*** Block opens ***

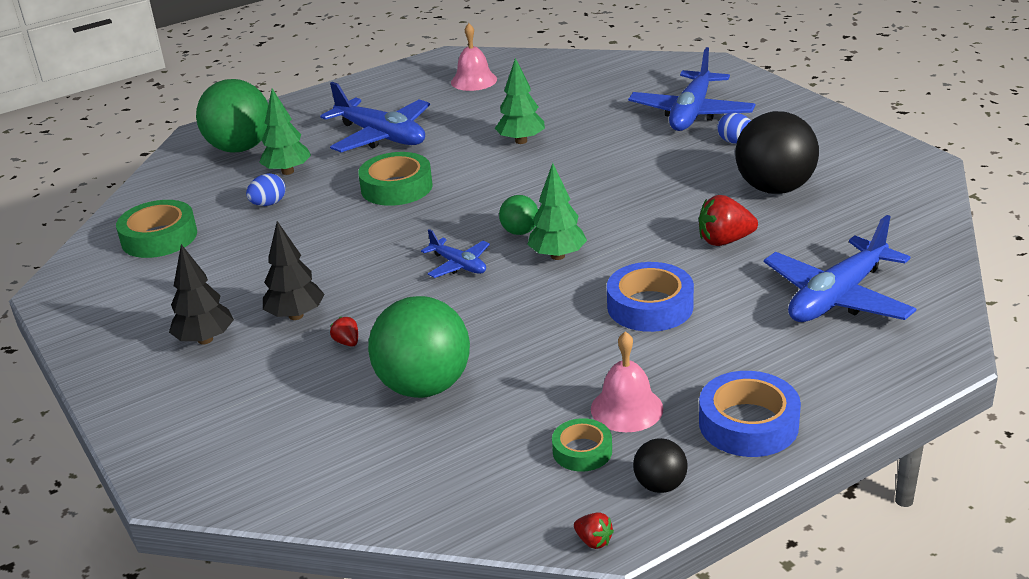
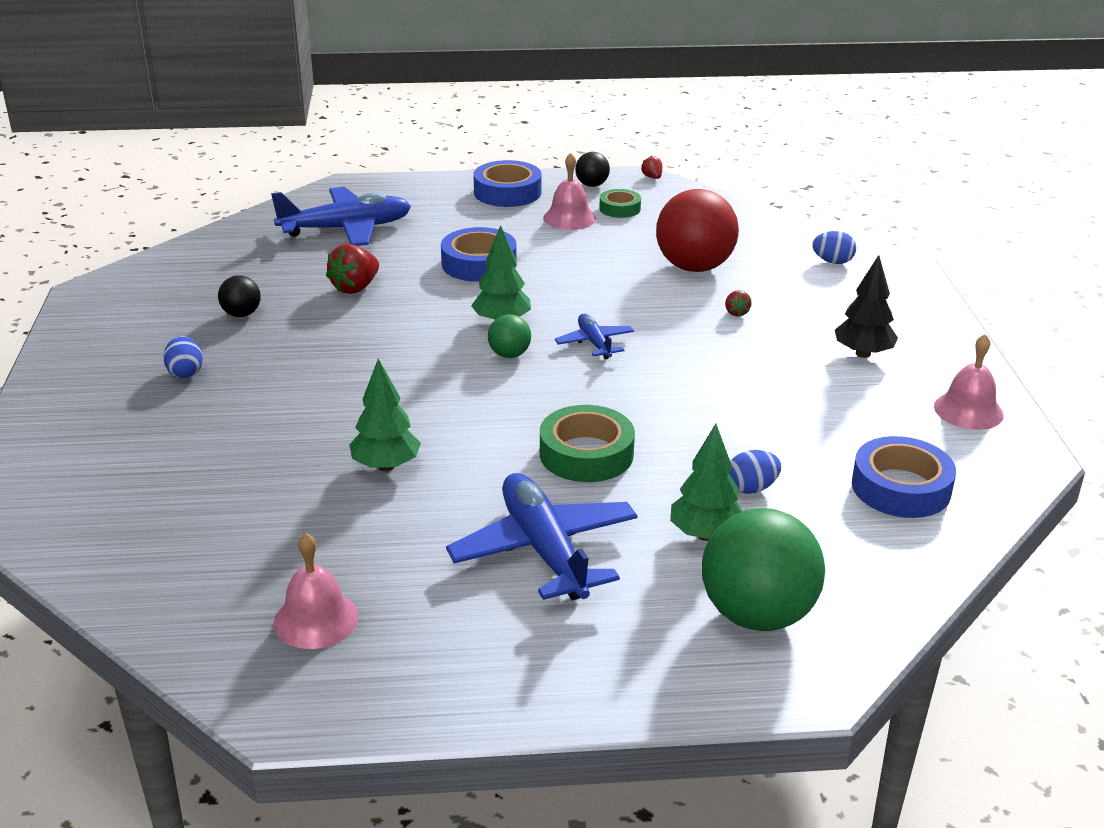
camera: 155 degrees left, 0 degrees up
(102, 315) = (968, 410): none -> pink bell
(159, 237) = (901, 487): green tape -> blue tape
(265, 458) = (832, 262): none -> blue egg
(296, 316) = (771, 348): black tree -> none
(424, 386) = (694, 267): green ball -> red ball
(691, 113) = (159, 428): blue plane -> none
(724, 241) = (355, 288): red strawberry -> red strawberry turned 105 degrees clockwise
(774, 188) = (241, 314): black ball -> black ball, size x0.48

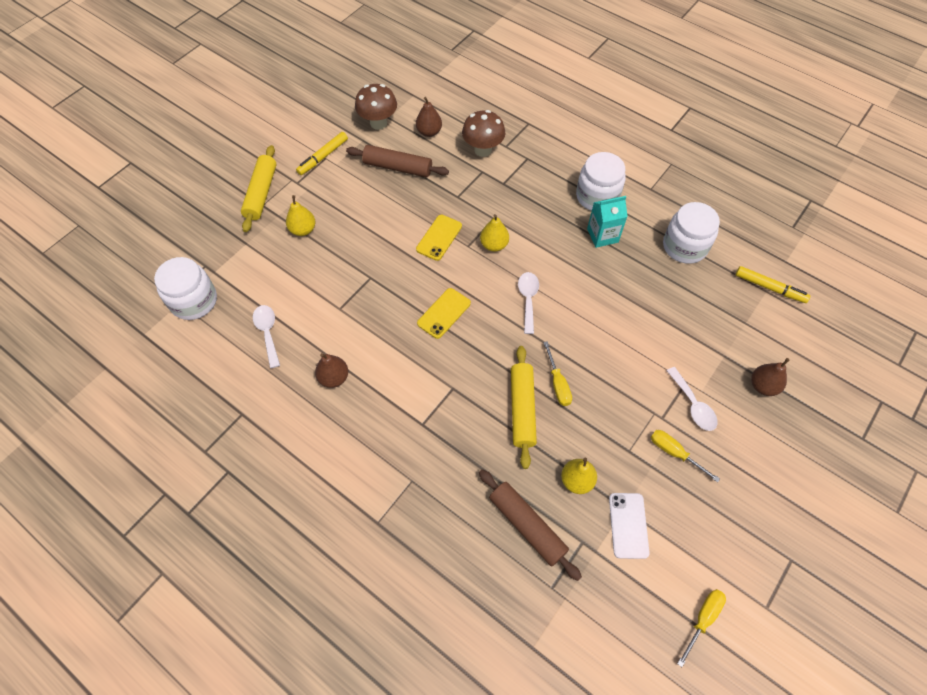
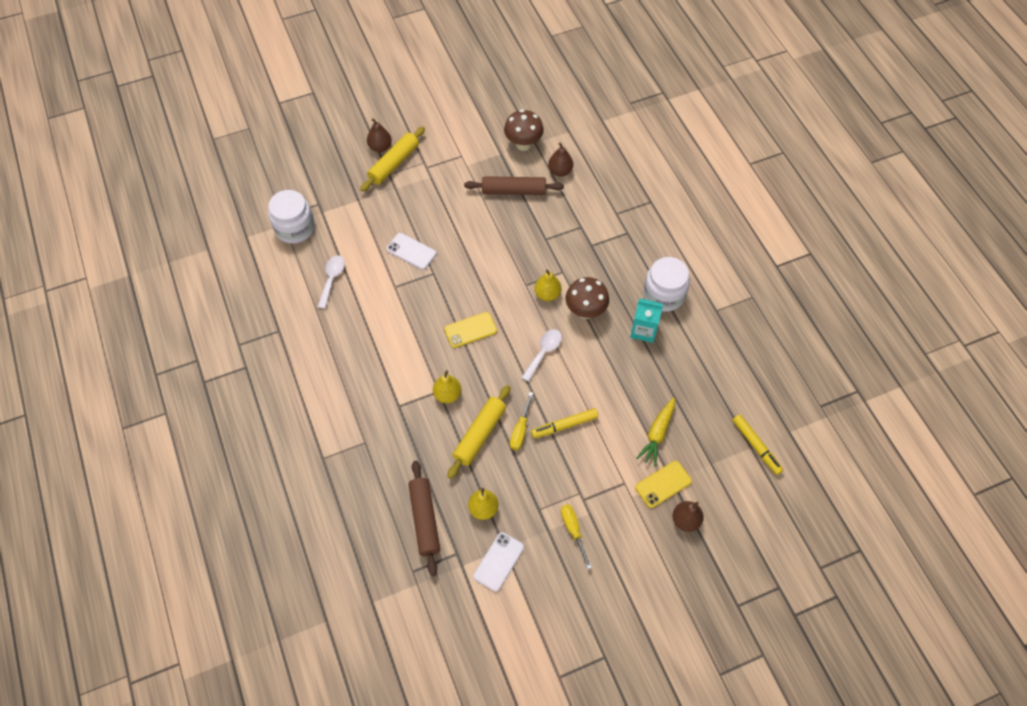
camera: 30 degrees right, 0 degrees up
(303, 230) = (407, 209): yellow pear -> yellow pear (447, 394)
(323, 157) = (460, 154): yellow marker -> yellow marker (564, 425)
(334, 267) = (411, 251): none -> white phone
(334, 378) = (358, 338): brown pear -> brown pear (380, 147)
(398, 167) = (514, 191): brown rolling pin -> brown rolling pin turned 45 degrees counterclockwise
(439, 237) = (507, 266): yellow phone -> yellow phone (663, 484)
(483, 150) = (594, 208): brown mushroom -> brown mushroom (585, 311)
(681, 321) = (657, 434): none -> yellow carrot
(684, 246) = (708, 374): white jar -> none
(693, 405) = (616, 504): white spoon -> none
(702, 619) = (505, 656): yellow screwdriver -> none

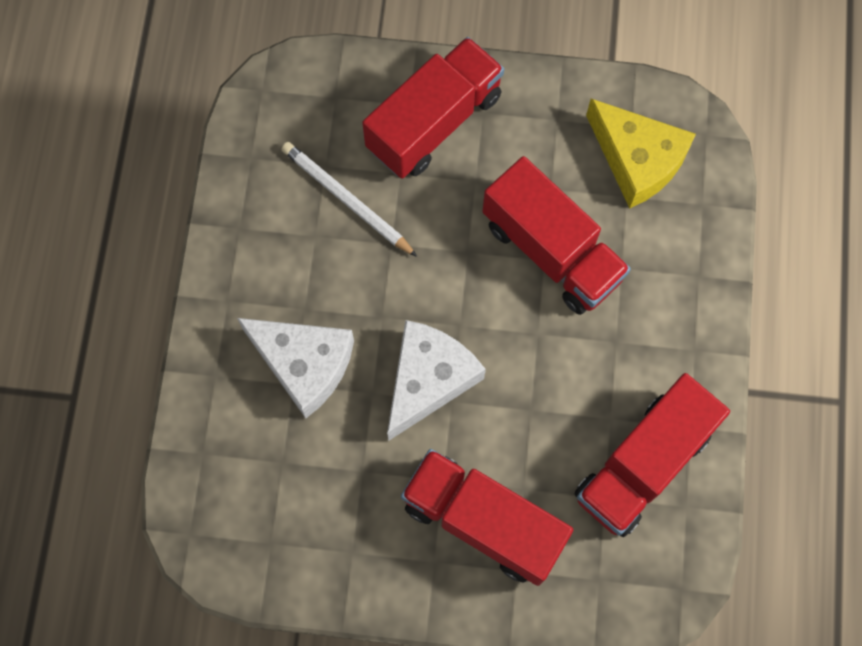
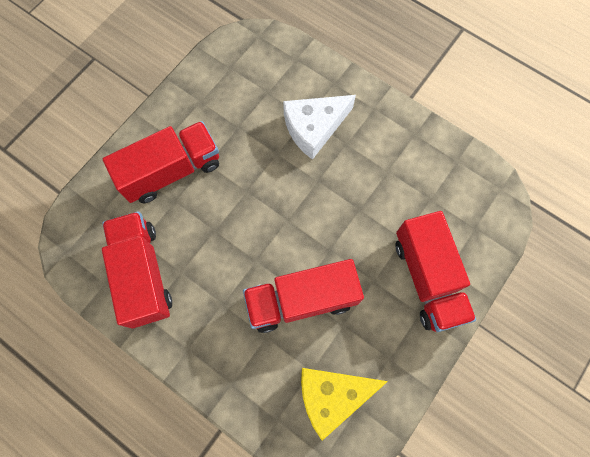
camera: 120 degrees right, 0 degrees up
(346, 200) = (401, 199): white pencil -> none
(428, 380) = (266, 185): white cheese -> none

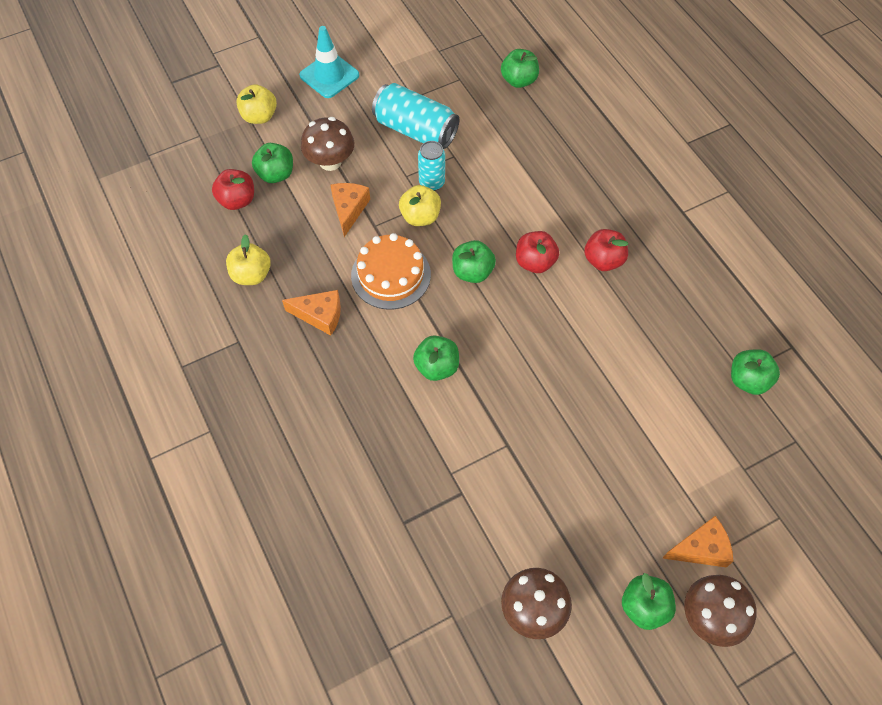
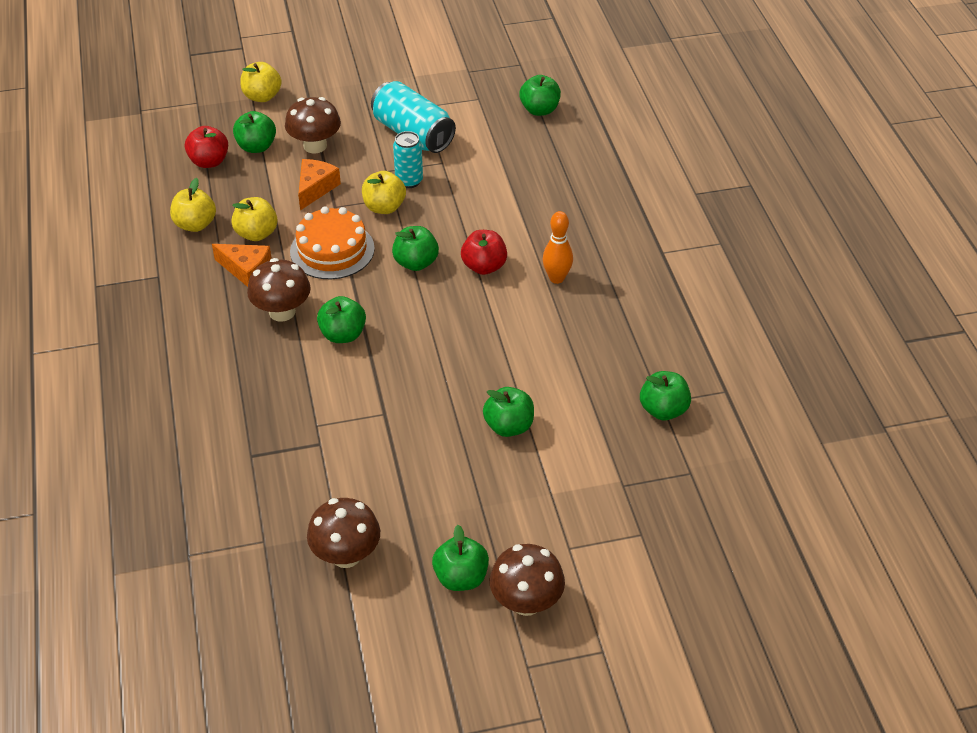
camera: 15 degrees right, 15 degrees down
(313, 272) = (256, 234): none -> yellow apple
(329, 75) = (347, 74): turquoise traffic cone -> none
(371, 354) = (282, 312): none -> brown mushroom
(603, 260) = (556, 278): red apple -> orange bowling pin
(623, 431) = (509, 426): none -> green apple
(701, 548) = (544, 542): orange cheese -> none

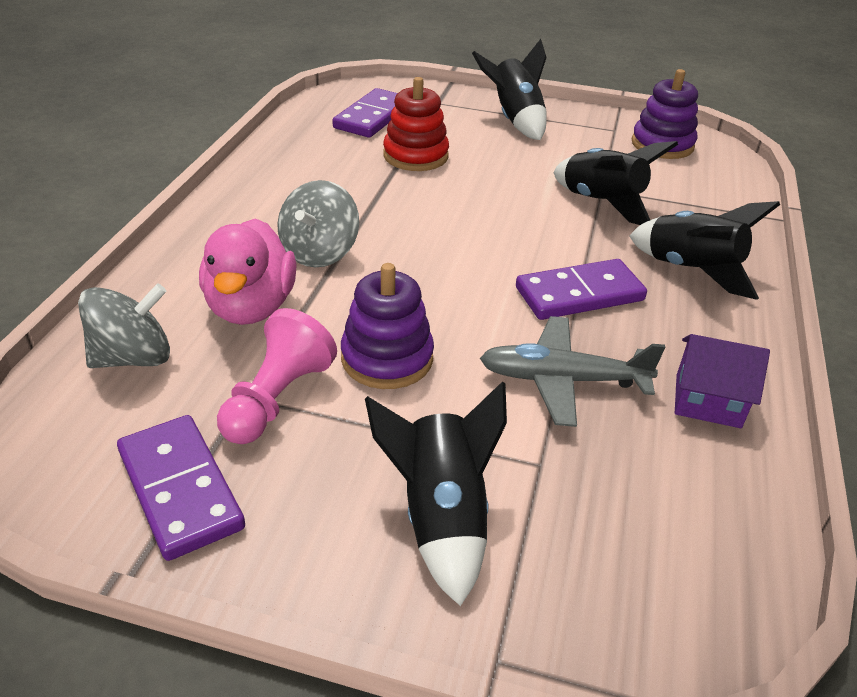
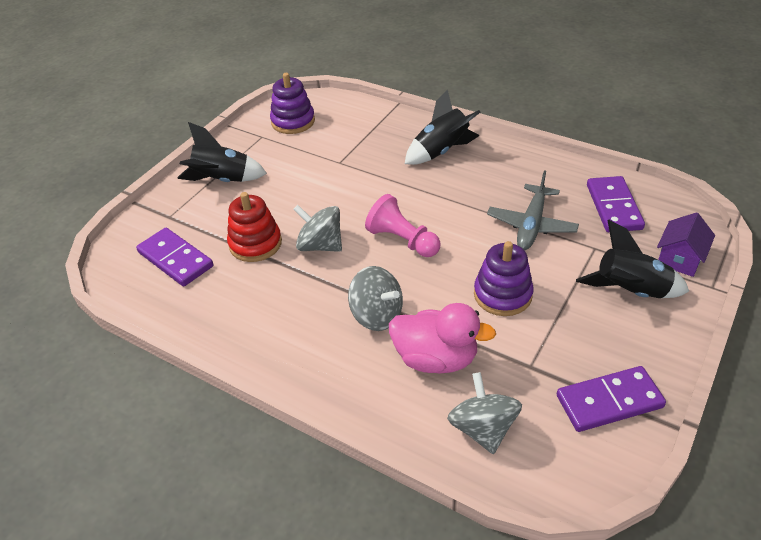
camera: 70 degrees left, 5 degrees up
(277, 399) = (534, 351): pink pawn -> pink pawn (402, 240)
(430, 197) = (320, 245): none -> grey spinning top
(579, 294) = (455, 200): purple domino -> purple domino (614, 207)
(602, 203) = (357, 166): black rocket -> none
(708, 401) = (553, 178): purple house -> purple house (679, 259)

*** Block closes ***

### [Work order]
Your answer should be the lines above from the one containing "(323, 157) = (460, 154): yellow" through the one containing "(483, 150) = (594, 208): brown", copied exactly and with both ends kept.

### [Result of the exercise]
(323, 157) = (460, 154): yellow marker -> yellow marker (564, 425)
(334, 267) = (411, 251): none -> white phone
(334, 378) = (358, 338): brown pear -> brown pear (380, 147)
(398, 167) = (514, 191): brown rolling pin -> brown rolling pin turned 45 degrees counterclockwise
(439, 237) = (507, 266): yellow phone -> yellow phone (663, 484)
(483, 150) = (594, 208): brown mushroom -> brown mushroom (585, 311)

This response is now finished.